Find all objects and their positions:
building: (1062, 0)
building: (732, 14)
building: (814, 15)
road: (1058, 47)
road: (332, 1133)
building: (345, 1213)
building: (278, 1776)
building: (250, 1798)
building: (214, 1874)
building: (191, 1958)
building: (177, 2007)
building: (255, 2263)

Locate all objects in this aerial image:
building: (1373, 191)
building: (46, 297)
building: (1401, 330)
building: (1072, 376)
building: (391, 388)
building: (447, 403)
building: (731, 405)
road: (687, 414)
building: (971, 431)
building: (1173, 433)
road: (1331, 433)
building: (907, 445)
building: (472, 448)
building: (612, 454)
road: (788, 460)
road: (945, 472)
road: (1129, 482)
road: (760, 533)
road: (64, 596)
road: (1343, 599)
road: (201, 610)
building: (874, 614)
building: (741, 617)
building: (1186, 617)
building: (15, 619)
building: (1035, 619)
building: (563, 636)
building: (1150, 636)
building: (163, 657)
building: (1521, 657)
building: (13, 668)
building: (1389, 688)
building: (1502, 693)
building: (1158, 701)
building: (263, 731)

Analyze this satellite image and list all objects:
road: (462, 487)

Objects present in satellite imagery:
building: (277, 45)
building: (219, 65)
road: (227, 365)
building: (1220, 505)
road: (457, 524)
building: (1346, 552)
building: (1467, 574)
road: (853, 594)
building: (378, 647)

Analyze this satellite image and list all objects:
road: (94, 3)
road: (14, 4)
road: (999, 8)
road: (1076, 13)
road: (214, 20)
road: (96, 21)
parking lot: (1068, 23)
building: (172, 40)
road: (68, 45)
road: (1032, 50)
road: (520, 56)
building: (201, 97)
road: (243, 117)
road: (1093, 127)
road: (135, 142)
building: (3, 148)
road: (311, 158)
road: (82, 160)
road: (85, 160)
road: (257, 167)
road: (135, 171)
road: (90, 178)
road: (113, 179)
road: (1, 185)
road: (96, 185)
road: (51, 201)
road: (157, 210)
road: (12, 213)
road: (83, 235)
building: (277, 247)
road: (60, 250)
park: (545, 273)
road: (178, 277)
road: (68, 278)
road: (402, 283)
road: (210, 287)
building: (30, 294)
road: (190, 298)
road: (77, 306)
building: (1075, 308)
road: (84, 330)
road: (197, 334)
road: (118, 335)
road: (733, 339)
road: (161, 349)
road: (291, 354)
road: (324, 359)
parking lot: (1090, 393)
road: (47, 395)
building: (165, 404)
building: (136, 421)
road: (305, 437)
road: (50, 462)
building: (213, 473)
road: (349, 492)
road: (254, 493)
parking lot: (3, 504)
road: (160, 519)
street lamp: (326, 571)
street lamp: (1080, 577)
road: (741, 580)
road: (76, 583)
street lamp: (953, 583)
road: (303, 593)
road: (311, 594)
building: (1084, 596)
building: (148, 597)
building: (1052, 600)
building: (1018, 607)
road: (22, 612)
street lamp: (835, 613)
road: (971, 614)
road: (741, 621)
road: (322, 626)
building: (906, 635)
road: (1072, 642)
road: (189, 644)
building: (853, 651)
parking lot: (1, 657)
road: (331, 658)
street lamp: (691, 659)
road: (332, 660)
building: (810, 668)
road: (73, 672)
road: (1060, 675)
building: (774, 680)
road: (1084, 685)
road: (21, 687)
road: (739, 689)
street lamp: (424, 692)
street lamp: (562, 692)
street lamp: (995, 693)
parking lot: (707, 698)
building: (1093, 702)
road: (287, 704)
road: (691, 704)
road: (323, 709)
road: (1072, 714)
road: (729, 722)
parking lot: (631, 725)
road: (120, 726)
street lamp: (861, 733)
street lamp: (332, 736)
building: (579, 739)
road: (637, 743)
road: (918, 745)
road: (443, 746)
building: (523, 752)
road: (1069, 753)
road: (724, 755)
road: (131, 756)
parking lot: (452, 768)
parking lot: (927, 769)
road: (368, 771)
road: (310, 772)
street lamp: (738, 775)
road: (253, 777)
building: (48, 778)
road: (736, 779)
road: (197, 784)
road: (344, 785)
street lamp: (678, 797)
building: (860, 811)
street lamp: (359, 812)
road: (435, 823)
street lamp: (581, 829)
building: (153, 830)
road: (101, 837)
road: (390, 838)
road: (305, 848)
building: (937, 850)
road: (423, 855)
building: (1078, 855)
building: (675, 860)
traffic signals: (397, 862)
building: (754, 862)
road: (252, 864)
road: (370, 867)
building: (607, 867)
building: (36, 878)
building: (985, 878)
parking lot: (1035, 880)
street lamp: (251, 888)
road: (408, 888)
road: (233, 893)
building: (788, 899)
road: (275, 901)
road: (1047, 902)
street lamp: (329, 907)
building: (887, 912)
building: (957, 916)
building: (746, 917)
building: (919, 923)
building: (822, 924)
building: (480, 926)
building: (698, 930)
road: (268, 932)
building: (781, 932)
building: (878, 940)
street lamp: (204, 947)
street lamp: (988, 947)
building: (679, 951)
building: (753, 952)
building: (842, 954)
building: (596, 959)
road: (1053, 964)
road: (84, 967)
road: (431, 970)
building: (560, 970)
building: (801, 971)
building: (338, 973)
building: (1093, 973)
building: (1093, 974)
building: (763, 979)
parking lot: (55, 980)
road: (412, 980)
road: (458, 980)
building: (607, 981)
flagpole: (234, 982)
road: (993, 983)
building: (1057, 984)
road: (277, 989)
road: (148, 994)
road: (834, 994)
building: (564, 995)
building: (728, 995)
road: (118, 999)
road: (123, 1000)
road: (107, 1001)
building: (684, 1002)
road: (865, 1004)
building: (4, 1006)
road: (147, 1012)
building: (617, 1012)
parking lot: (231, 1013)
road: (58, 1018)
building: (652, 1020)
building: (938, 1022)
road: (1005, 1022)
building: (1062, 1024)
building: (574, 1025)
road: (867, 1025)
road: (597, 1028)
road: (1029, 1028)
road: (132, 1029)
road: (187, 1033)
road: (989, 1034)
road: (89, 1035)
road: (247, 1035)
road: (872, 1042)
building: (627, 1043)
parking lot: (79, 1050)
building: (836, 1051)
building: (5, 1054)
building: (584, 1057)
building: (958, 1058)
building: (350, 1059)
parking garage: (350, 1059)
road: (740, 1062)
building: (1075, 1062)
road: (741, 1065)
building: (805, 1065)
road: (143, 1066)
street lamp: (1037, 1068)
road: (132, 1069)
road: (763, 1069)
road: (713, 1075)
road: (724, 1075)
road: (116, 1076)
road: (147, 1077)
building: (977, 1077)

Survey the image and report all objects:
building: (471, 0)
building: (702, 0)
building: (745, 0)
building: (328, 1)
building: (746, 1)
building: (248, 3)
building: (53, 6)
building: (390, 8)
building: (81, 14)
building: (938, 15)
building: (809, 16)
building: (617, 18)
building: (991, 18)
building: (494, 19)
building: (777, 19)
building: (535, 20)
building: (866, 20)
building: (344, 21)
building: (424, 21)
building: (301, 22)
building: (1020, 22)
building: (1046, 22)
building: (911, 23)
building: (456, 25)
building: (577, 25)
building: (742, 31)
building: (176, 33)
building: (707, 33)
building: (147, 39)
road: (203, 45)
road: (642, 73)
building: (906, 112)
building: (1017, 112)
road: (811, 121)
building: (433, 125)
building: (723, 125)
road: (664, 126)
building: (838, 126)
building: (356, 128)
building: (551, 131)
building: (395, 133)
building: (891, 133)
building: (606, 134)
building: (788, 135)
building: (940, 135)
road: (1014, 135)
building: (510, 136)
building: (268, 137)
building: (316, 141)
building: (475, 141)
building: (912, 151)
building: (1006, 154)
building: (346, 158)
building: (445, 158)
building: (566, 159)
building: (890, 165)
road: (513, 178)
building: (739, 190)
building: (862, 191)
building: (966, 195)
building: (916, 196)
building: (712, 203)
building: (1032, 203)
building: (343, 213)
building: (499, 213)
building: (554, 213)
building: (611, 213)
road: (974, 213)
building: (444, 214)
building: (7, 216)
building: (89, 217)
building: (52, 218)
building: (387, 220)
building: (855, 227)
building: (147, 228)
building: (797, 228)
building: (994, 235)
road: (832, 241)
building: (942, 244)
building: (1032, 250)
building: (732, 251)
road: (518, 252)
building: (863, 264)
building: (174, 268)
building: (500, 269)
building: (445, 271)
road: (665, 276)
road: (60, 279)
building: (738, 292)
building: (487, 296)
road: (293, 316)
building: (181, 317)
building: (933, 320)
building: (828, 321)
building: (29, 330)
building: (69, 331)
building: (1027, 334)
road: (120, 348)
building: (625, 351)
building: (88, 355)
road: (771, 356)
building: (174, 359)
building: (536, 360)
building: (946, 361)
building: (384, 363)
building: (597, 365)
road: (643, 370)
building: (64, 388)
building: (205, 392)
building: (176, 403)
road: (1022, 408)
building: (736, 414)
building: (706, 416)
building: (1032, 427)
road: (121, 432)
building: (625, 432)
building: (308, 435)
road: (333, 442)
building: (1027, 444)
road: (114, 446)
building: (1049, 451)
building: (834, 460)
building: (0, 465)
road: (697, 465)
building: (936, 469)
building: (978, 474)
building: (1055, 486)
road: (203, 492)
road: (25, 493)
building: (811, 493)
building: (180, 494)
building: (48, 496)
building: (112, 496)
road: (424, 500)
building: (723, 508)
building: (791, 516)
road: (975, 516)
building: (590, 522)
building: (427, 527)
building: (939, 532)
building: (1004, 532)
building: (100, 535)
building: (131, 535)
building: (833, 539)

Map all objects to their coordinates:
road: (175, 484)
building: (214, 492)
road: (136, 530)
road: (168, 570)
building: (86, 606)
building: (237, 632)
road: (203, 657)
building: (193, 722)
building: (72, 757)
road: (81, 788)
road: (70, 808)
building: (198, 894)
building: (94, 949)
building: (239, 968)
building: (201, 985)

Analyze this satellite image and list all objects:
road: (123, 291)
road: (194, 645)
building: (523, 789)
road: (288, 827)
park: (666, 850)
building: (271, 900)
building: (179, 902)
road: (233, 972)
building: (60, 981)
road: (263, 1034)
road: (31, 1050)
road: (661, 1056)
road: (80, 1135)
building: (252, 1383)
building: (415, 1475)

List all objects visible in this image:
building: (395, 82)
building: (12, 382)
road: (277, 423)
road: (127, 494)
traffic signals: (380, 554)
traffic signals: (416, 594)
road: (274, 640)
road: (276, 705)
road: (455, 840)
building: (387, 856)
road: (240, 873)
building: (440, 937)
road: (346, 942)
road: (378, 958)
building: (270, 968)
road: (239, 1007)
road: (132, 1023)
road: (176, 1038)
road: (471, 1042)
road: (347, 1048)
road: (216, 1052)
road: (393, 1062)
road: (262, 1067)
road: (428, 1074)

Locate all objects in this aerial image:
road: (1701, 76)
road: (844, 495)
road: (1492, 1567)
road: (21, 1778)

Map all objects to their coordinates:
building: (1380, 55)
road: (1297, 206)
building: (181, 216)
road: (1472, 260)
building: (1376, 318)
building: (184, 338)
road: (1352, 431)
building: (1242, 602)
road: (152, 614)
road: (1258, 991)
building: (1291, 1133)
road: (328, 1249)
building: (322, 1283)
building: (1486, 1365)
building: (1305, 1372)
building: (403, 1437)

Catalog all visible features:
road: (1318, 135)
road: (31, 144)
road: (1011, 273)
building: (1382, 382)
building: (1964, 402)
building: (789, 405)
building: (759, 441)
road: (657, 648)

──────────

Each line above that includes "traffic" counts once; state the total and nothing more.

3